### GIVEN INSTRUCTION
Pull out every line below that contains the string "Violin", copying each one in full.

### EXTRACTED DATA
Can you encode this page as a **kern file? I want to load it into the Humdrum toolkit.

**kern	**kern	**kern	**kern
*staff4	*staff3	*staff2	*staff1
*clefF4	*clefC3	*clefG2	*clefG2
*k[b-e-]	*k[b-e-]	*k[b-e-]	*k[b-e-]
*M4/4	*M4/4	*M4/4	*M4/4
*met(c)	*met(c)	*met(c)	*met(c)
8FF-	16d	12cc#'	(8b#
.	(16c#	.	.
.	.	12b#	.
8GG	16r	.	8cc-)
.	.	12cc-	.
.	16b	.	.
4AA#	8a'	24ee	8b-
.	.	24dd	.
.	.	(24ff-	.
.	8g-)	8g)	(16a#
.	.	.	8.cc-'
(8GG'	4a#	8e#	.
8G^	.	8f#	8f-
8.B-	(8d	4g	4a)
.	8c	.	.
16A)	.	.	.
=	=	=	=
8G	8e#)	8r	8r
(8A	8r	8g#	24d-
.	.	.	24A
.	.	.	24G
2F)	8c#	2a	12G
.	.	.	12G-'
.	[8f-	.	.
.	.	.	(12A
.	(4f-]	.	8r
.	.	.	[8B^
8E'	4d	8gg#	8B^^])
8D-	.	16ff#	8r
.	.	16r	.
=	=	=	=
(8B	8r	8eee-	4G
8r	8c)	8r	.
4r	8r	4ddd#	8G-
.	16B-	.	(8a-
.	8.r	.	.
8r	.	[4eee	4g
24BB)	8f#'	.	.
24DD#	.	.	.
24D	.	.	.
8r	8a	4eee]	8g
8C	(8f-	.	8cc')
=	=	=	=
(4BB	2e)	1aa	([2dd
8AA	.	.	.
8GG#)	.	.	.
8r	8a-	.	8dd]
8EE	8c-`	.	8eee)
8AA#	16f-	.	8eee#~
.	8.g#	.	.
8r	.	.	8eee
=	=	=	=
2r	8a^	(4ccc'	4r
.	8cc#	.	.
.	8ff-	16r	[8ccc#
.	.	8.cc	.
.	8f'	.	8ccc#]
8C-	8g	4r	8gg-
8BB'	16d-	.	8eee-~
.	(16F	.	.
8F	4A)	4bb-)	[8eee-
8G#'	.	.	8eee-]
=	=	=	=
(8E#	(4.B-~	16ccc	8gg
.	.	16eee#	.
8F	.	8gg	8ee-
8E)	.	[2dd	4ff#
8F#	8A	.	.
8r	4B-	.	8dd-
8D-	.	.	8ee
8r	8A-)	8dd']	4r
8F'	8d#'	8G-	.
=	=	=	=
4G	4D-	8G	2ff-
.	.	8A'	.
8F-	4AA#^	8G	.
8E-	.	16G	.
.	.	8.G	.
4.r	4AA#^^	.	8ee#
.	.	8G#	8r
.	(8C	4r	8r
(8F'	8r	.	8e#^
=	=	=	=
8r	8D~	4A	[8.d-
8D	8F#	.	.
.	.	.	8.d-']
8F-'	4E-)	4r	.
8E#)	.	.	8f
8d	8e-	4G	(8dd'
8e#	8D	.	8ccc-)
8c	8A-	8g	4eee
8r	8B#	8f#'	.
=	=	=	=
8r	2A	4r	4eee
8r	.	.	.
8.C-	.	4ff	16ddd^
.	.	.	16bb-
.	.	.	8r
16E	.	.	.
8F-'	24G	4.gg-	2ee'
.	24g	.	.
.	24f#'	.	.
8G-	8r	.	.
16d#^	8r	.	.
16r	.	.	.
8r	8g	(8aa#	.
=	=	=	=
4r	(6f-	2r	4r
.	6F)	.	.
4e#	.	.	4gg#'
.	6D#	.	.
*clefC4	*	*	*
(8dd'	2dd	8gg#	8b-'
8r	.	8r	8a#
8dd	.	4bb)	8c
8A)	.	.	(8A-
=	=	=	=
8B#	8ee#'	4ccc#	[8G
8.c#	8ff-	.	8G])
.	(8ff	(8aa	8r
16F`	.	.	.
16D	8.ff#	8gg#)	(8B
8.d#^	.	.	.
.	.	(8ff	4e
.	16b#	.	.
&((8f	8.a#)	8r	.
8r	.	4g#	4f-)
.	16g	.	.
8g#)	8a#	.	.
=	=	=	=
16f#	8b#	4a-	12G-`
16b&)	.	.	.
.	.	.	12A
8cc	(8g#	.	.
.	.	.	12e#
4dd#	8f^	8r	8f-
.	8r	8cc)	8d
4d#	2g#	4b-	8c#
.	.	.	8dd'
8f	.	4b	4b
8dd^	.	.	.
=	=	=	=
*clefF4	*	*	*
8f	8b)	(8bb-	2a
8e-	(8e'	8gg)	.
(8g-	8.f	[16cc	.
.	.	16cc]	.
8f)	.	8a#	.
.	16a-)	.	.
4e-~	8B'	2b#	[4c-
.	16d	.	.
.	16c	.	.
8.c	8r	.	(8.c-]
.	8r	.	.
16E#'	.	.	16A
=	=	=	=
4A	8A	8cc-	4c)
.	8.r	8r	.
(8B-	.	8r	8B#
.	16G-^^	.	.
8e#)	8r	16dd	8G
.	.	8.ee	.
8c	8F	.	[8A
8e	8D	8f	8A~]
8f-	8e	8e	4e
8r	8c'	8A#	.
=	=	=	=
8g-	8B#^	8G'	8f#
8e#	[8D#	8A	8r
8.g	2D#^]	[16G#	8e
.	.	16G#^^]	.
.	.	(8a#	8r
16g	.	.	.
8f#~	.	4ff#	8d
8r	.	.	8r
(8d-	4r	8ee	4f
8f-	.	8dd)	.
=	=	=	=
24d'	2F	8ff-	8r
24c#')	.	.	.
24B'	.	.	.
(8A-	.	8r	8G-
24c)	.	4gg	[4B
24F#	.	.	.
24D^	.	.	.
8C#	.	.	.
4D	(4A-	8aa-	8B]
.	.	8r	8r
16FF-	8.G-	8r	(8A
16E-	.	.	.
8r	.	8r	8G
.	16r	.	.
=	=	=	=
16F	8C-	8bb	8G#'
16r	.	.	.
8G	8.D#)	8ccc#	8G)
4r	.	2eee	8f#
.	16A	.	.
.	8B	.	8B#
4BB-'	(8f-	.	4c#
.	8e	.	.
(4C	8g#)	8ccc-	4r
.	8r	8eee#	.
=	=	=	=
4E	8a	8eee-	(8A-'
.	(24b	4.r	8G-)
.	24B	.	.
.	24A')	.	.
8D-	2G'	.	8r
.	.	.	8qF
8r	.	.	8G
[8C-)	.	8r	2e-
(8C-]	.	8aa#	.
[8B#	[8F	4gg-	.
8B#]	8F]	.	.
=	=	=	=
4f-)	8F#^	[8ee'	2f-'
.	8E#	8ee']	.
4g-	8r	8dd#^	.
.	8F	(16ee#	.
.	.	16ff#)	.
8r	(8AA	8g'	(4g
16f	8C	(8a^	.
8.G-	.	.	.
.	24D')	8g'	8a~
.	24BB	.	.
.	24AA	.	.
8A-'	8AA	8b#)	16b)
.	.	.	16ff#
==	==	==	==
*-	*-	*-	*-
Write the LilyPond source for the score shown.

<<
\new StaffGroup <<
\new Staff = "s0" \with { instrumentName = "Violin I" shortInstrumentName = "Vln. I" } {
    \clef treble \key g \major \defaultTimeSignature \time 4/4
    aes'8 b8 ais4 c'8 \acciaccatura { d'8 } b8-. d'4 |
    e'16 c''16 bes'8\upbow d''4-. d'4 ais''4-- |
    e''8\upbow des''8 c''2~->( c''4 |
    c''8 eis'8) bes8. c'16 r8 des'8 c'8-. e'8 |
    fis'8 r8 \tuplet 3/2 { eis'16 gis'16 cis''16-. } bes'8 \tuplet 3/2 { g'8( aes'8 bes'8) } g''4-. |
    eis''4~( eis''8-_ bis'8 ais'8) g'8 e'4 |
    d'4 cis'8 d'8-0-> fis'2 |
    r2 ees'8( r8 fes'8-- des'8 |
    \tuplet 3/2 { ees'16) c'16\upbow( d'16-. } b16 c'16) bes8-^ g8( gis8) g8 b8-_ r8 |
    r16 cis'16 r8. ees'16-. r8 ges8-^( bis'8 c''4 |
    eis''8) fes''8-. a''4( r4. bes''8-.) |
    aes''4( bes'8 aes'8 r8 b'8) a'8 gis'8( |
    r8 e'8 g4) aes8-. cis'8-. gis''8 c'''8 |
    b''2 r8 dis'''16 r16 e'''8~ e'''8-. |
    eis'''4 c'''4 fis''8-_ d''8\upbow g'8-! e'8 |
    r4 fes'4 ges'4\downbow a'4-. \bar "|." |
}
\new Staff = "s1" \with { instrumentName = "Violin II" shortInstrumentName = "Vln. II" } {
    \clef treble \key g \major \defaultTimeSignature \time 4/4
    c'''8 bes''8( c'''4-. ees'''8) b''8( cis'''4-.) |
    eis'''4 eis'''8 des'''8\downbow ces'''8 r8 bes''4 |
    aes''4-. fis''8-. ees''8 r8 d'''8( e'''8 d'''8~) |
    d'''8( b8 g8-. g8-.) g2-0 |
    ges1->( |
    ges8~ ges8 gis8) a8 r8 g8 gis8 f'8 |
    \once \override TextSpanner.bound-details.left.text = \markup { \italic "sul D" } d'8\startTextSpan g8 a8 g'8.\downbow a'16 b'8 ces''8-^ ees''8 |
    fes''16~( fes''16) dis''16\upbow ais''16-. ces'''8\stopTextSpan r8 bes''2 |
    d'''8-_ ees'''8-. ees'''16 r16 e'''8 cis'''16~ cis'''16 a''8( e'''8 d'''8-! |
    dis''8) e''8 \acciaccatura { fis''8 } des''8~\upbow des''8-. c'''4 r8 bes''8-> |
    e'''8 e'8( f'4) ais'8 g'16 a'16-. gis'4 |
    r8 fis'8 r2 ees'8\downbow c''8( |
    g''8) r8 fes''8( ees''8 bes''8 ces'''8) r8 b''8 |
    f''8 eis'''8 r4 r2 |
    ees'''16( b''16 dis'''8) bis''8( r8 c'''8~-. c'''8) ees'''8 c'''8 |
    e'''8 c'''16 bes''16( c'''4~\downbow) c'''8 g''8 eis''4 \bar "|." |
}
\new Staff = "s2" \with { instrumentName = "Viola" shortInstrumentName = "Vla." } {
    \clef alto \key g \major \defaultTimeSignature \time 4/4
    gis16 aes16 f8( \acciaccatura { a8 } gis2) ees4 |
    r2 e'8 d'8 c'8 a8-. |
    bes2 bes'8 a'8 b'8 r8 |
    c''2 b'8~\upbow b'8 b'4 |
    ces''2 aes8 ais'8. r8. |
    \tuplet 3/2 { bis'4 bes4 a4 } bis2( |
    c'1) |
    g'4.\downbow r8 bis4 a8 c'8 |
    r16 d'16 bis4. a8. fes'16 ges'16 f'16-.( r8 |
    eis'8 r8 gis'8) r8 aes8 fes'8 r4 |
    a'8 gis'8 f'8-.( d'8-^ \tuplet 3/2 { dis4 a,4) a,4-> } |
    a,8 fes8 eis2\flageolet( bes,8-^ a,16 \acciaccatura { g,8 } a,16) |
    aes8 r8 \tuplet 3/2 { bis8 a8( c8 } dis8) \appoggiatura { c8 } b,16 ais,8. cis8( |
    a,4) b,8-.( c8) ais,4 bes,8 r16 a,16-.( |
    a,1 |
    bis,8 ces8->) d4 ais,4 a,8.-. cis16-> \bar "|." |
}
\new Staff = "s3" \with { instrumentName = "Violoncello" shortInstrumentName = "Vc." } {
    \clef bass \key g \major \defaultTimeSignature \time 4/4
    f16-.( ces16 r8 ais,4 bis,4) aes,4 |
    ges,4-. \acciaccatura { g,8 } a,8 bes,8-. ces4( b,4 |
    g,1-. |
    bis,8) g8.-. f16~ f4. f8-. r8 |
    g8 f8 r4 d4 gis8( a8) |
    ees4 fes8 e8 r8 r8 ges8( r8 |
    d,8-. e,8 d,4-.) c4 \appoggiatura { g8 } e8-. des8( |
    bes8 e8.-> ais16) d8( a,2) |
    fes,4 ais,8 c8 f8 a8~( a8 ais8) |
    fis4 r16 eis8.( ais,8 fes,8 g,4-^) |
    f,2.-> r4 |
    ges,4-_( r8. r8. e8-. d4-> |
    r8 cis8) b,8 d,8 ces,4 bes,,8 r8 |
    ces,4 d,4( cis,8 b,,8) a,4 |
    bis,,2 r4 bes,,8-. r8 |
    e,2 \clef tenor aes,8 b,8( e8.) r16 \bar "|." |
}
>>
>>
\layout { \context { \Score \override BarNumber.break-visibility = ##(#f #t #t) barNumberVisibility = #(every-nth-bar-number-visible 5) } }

### WORKED SOLUTION
\new Staff = "s0" \with { instrumentName = "Violin I" shortInstrumentName = "Vln. I" } {
\new Staff = "s1" \with { instrumentName = "Violin II" shortInstrumentName = "Vln. II" } {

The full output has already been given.